*** GIVEN ENTRIES ***

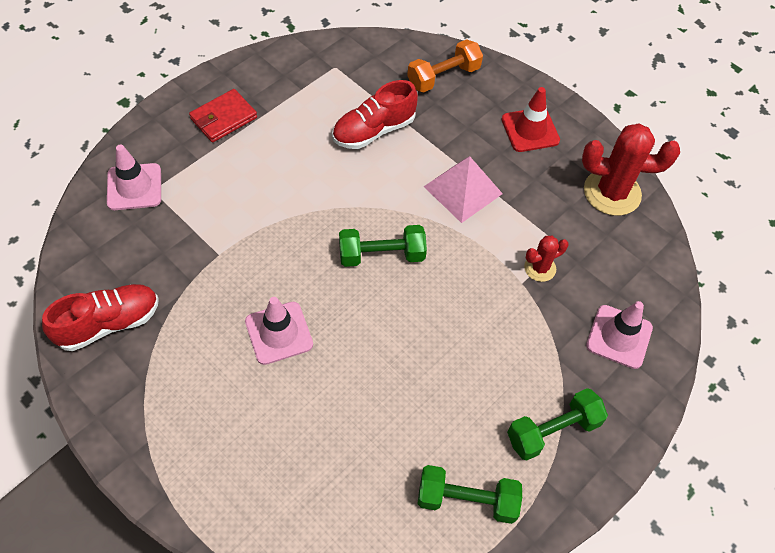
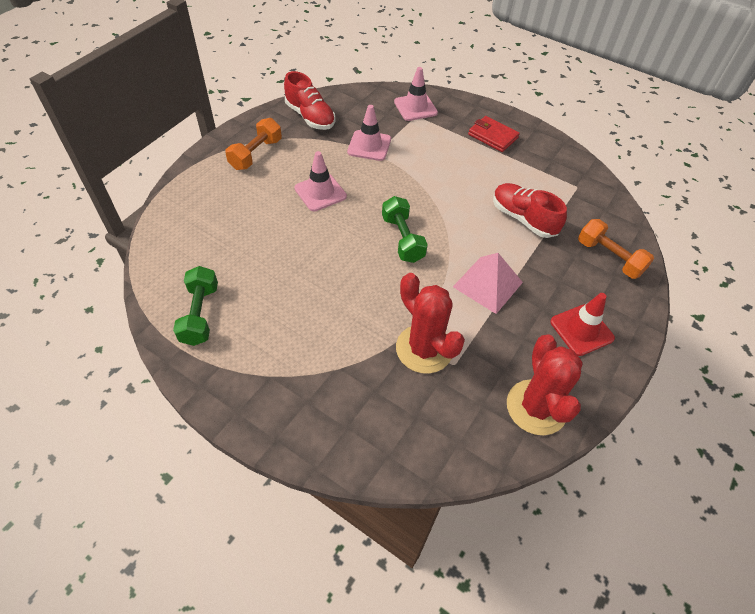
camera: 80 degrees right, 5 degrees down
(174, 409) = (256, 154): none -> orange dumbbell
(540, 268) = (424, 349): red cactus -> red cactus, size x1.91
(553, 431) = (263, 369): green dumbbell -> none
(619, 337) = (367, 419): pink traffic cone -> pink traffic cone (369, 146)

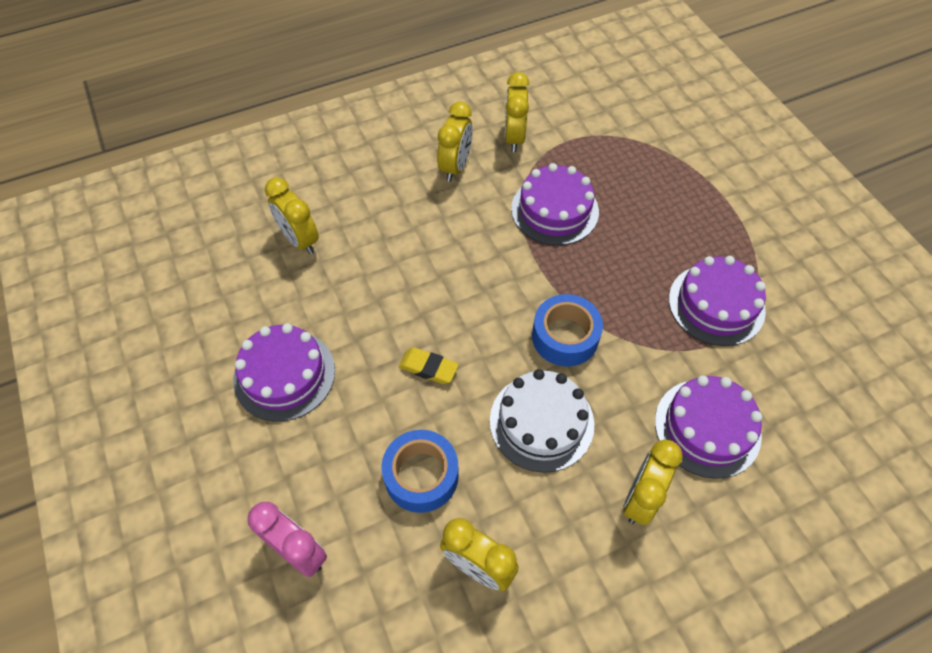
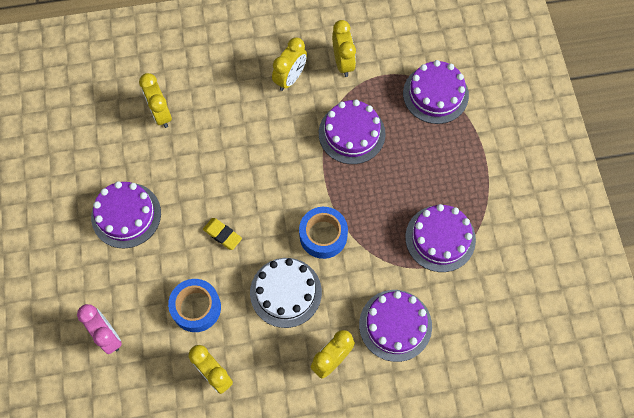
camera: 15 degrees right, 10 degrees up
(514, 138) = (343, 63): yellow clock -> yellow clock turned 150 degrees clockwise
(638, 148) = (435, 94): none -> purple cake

*** End of GIVEN ENTRIES ***
*** GIVEN ENTRIES ***

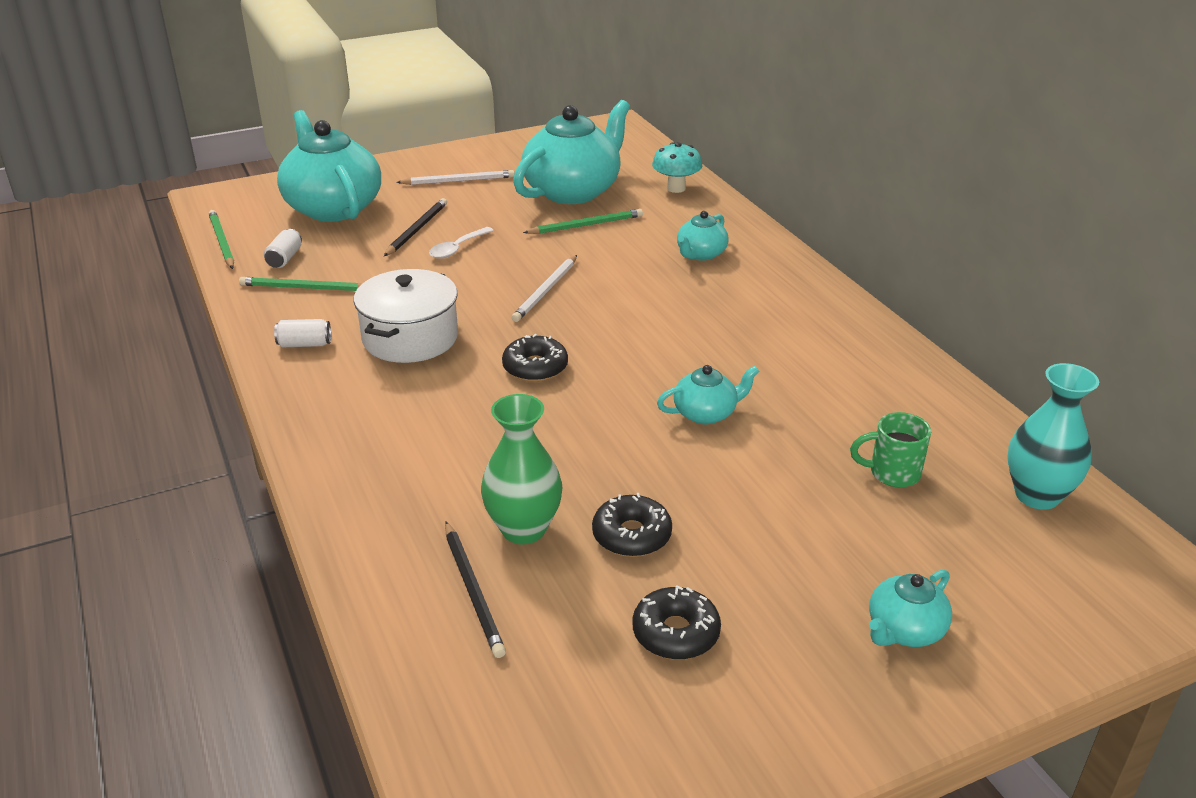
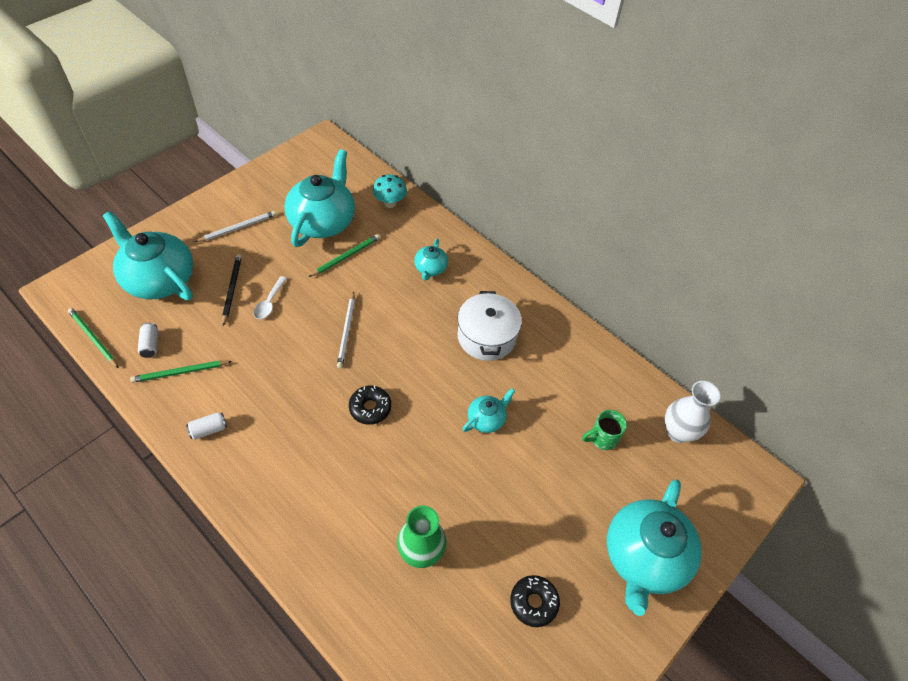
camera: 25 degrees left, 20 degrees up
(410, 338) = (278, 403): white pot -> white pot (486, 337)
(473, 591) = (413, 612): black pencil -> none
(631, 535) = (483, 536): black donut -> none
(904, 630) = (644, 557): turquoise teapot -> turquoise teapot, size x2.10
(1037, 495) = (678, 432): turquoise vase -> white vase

*** End of GIVEN ENTRIES ***

* **WHAT YOU HAVE TO DO**:
Only the lines above from the line with "(473, 591) = (413, 612): black pencil -> none" to the line with "(1037, 495) = (678, 432): turquoise", those two lines included, should be reproduced exactly.

* **RESPONSE FOR THIS EXERCISE**:
(473, 591) = (413, 612): black pencil -> none
(631, 535) = (483, 536): black donut -> none
(904, 630) = (644, 557): turquoise teapot -> turquoise teapot, size x2.10
(1037, 495) = (678, 432): turquoise vase -> white vase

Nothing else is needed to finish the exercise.